PROBLEM REQUIREMENTS:
If an entry holds a picture, drop the picture but restate the entry word for word.

[Stored entries]
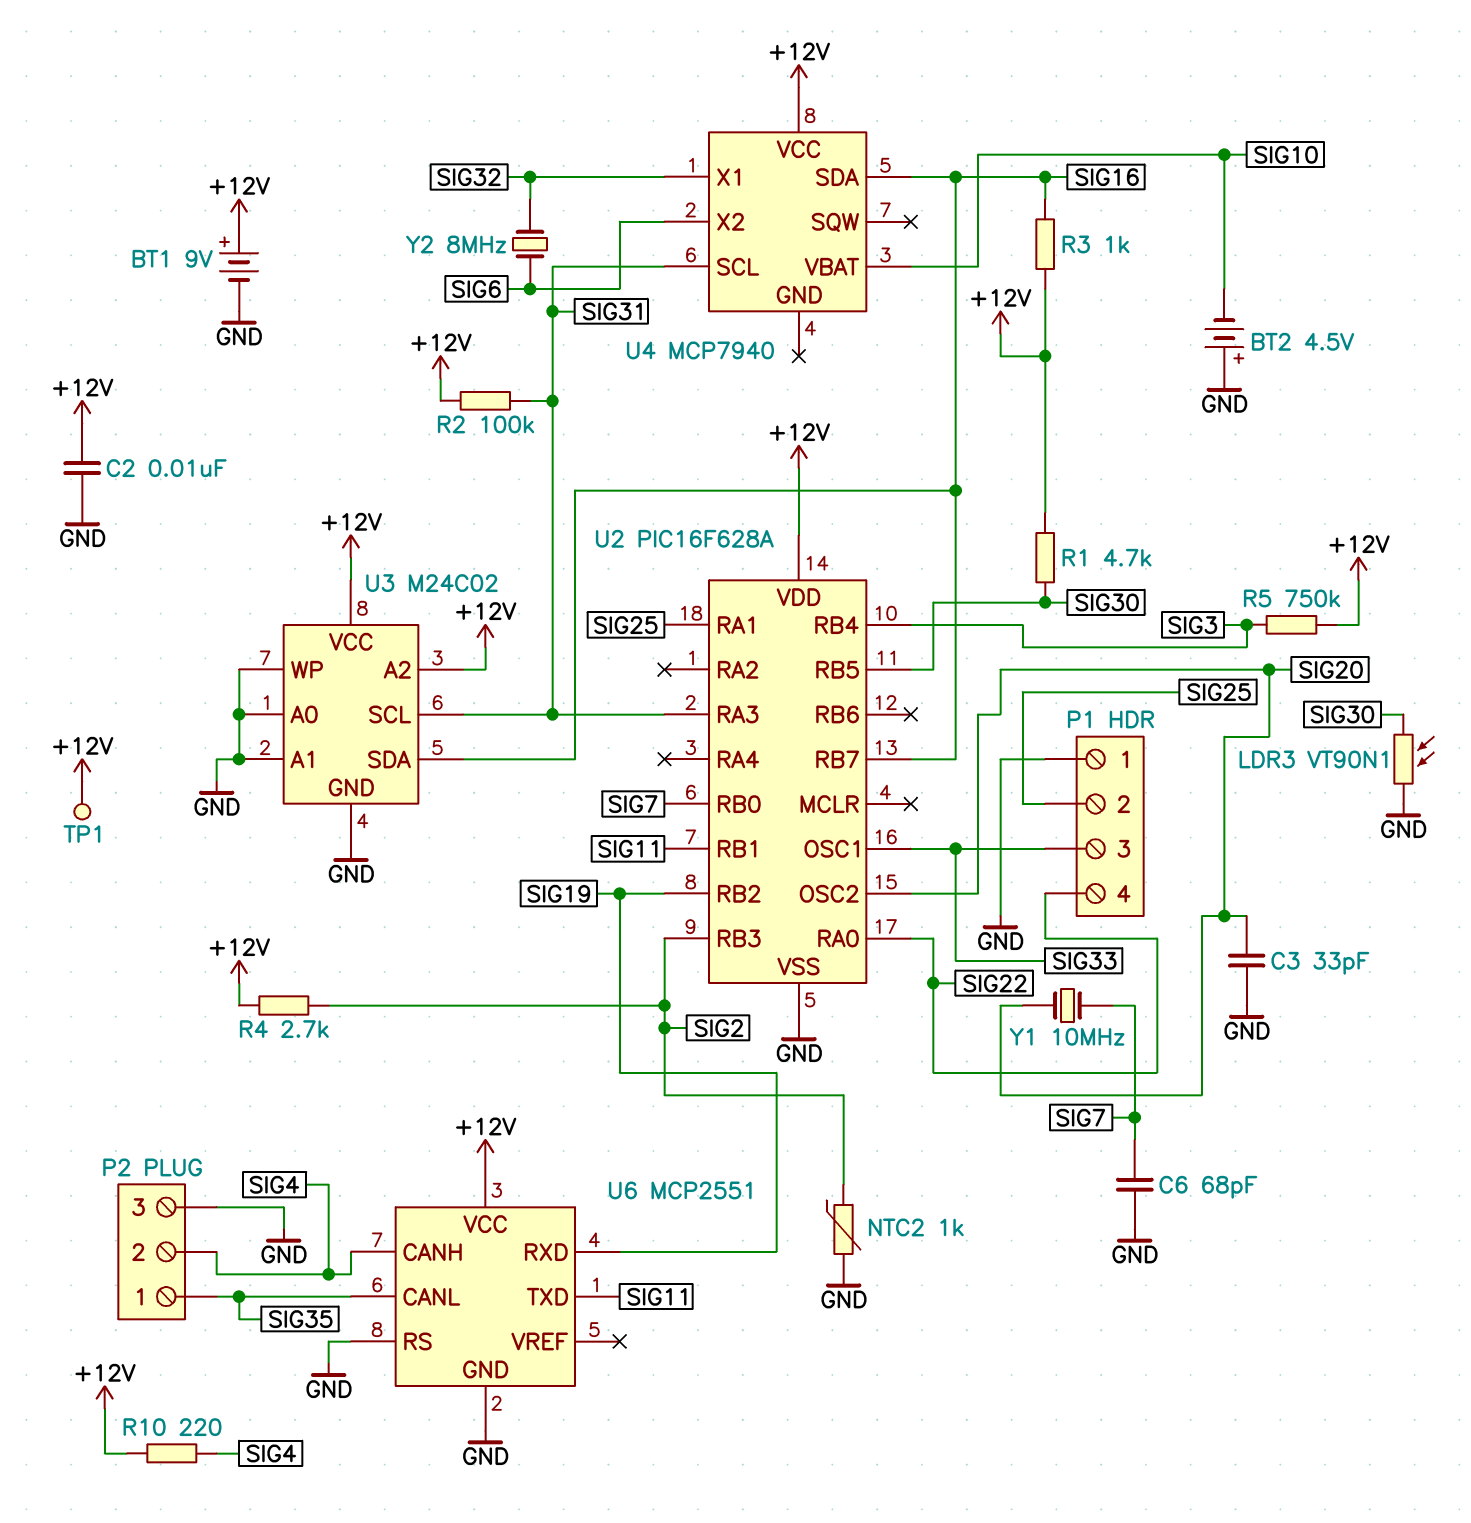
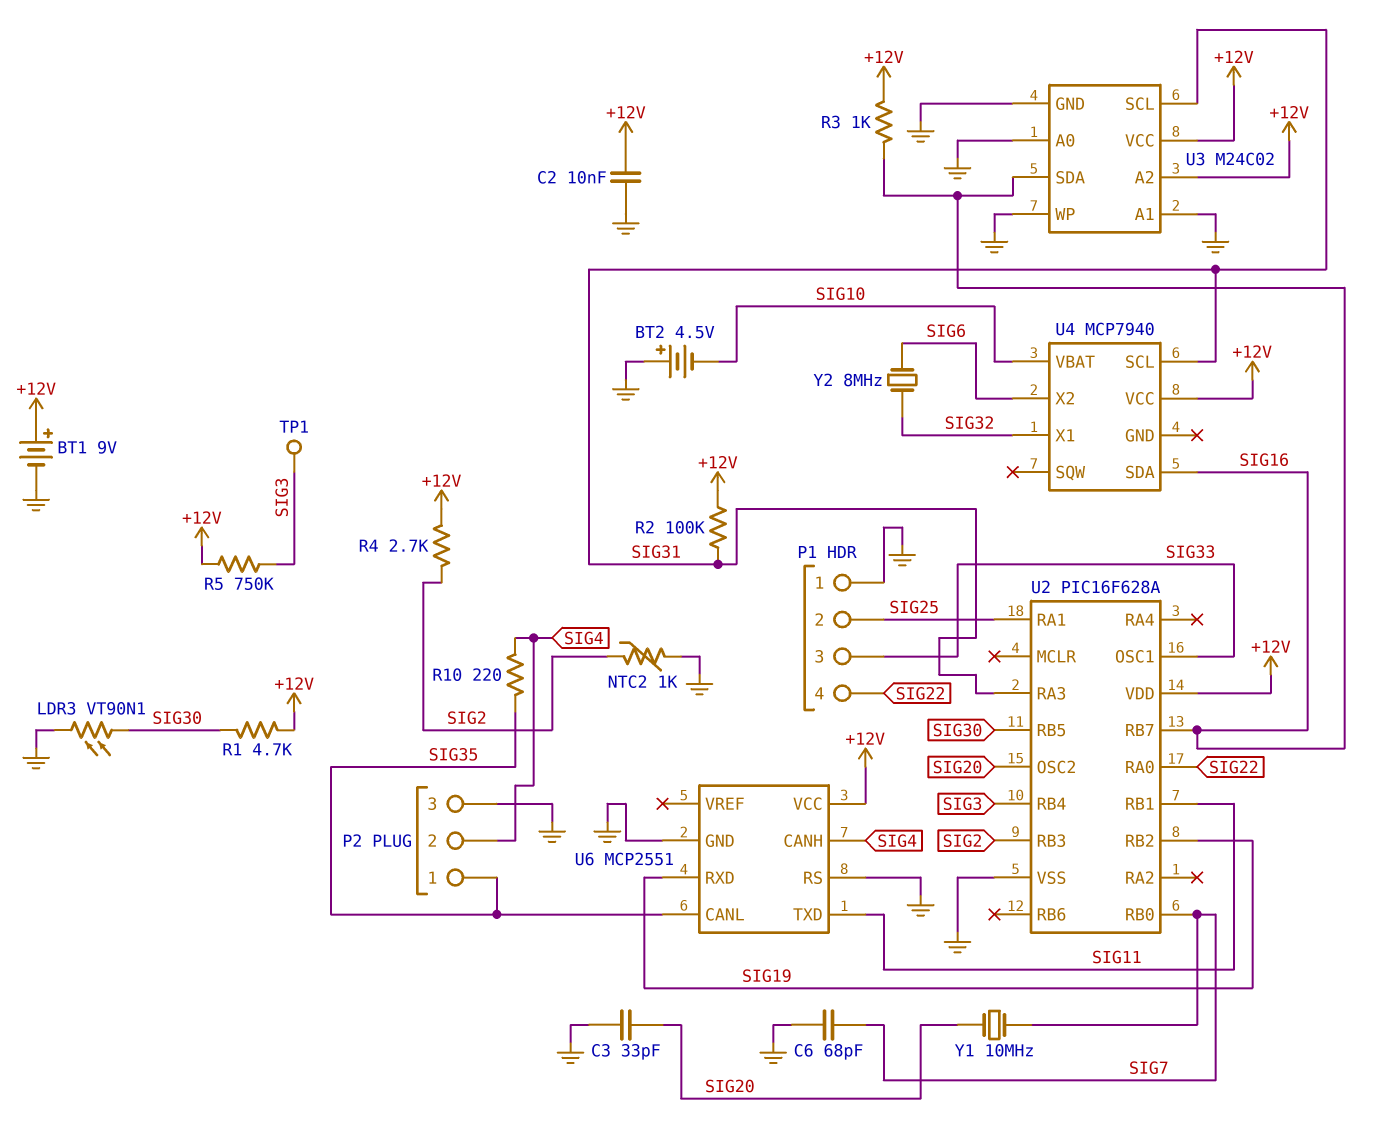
R10: 220 (+12V, SIG4) -> 220 (SIG4, SIG35)
TP1: test point (+12V) -> test point (SIG3)

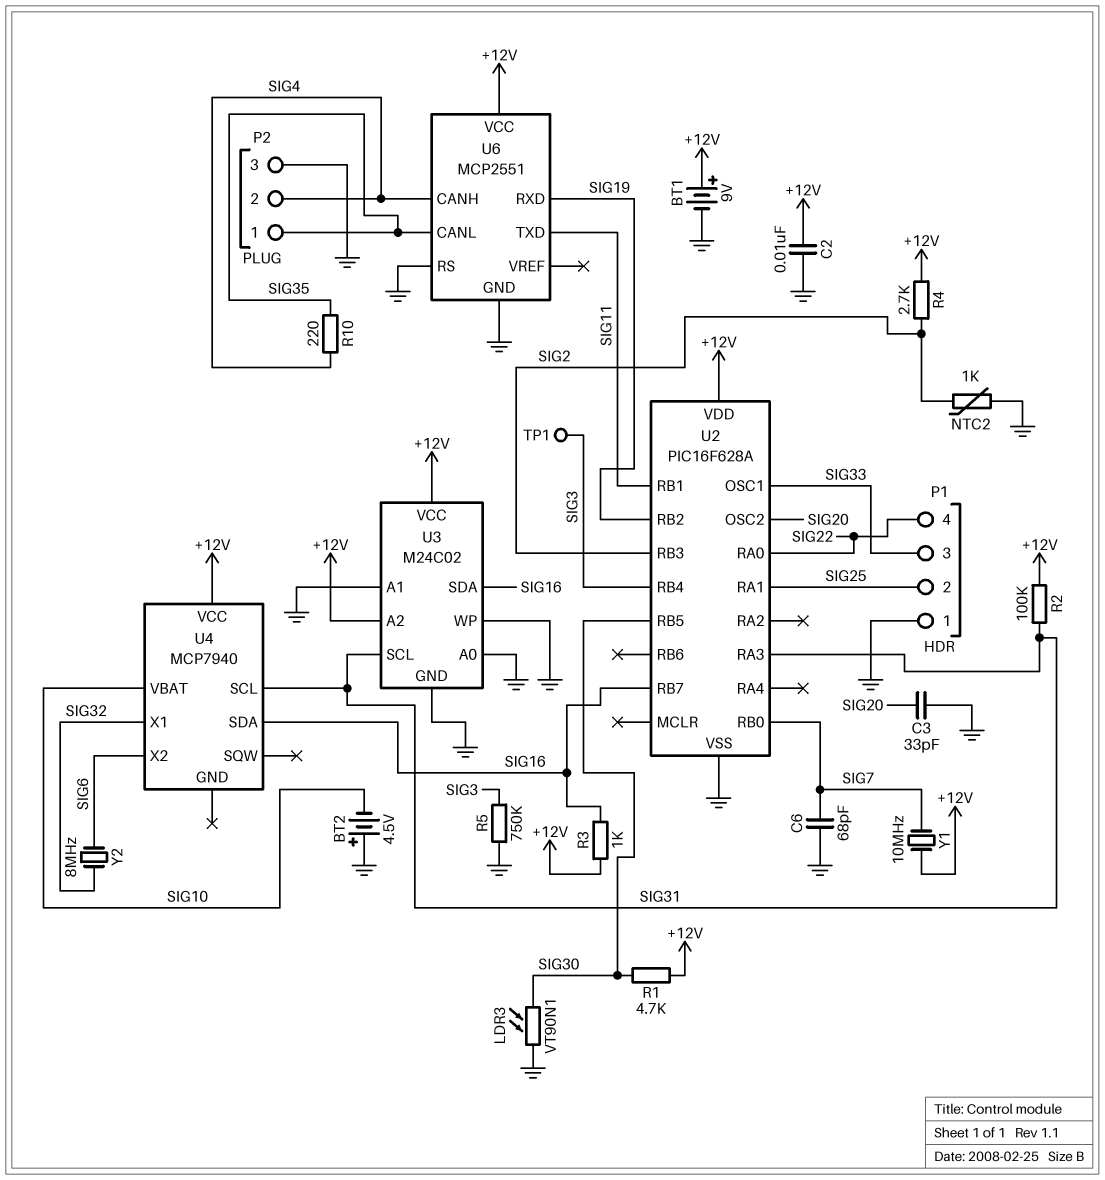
R5: 750k (+12V, SIG3) -> 750k (GND, SIG3)
Y1: 10MHz (SIG7, SIG20) -> 10MHz (+12V, SIG7)

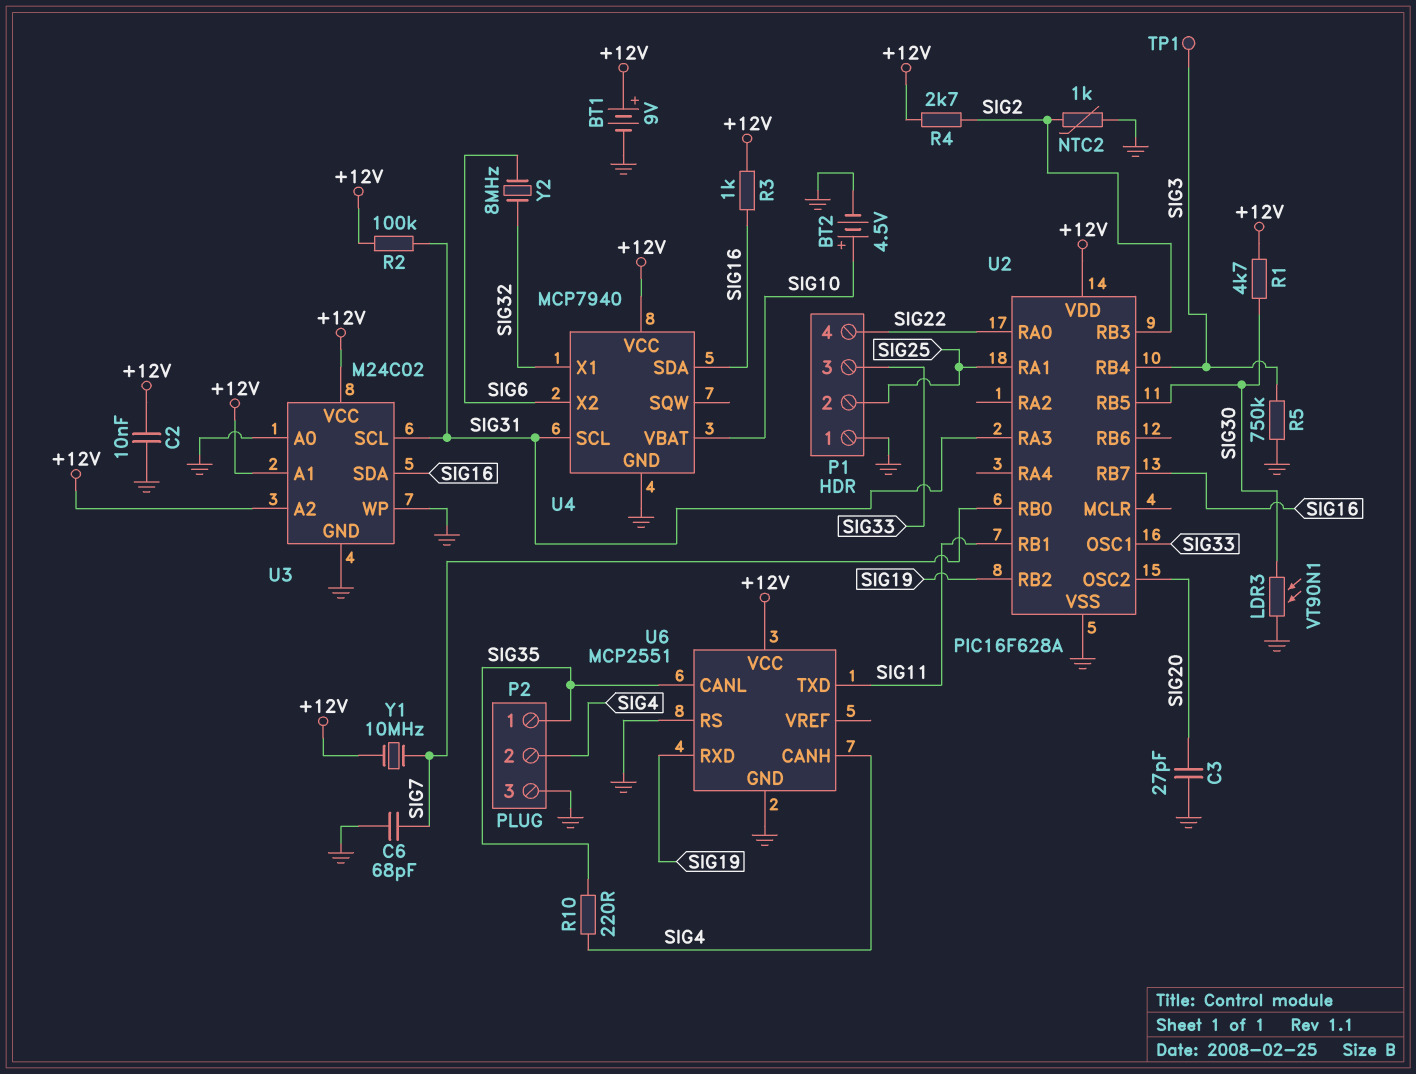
BT2: 4.5V (plus GND, minus SIG10) -> 4.5V (plus SIG10, minus GND)
C3: 33pF (GND, SIG20) -> 27pF (GND, SIG20)
U3 pin A1: GND -> +12V
U4 pin GND: none -> GND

RESULT:
R10: 220 (+12V, SIG4) -> 220 (SIG4, SIG35)
TP1: test point (+12V) -> test point (SIG3)

R5: 750k (+12V, SIG3) -> 750k (GND, SIG3)
Y1: 10MHz (SIG7, SIG20) -> 10MHz (+12V, SIG7)

BT2: 4.5V (plus GND, minus SIG10) -> 4.5V (plus SIG10, minus GND)
C3: 33pF (GND, SIG20) -> 27pF (GND, SIG20)
U3 pin A1: GND -> +12V
U4 pin GND: none -> GND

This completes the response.